# [Your instructions]
In the data below, how many lines contain the string "brick"? Give only the figure.
__________
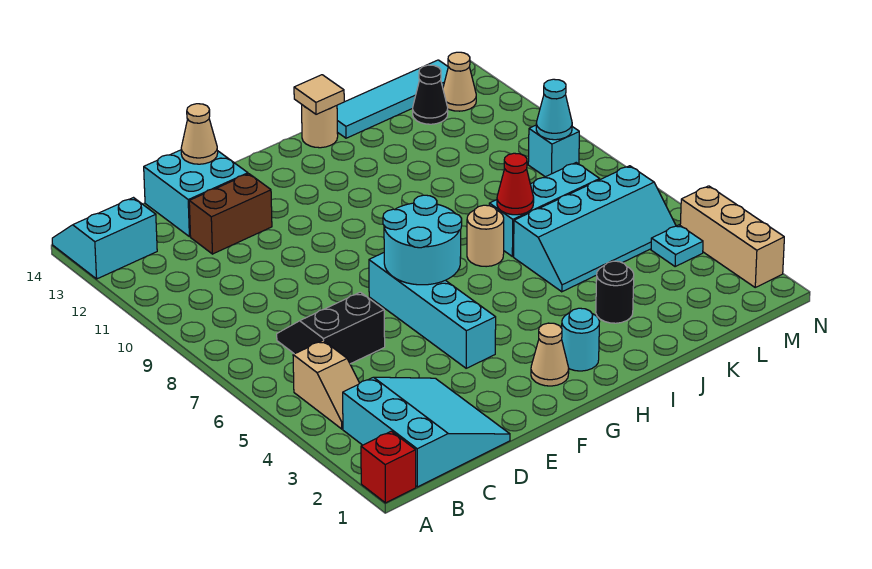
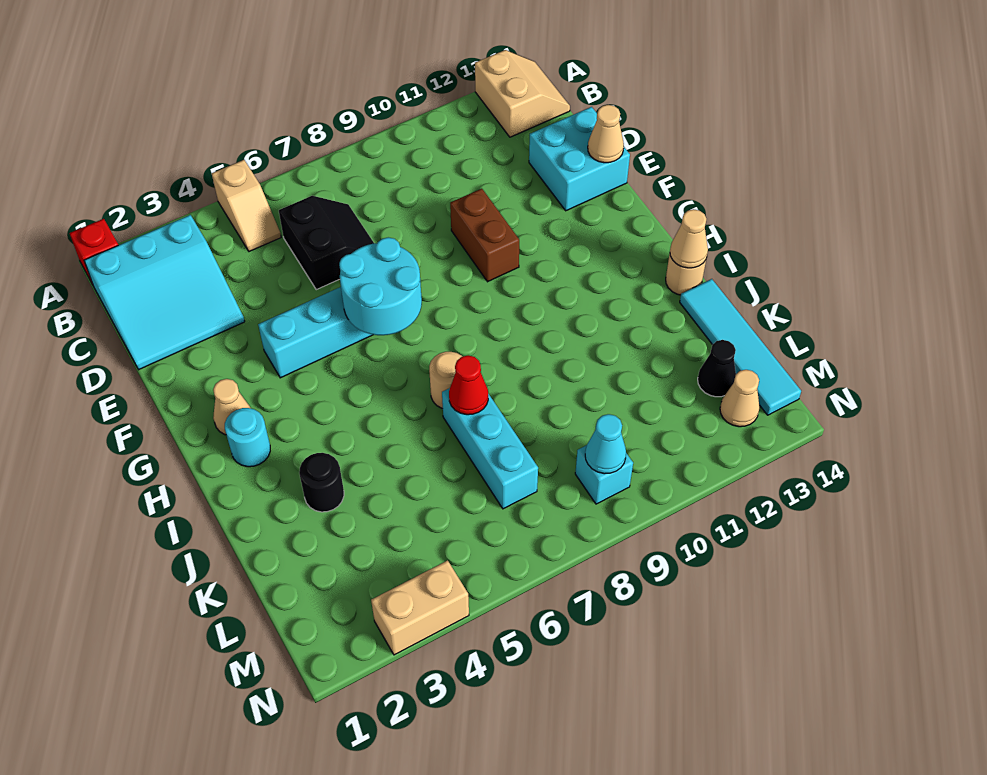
cyan slope A13:B14 level 1 top 13 -> tan slope A13:B14 level 1 top 13
tan slope B4:B5 level 1 top 5 -> tan slope A5:B5 level 1 top A
brown brick D12:E12 level 1 -> brown brick E10:F10 level 1
tan tile I14 level 2 -> tan cone I14 level 2
cyan slope J5:M6 level 1 top 6 -> none
cyan plate M4 level 1 -> none
tan brick N2:N4 level 1 -> tan brick N3:N4 level 1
__________
# [Output]
2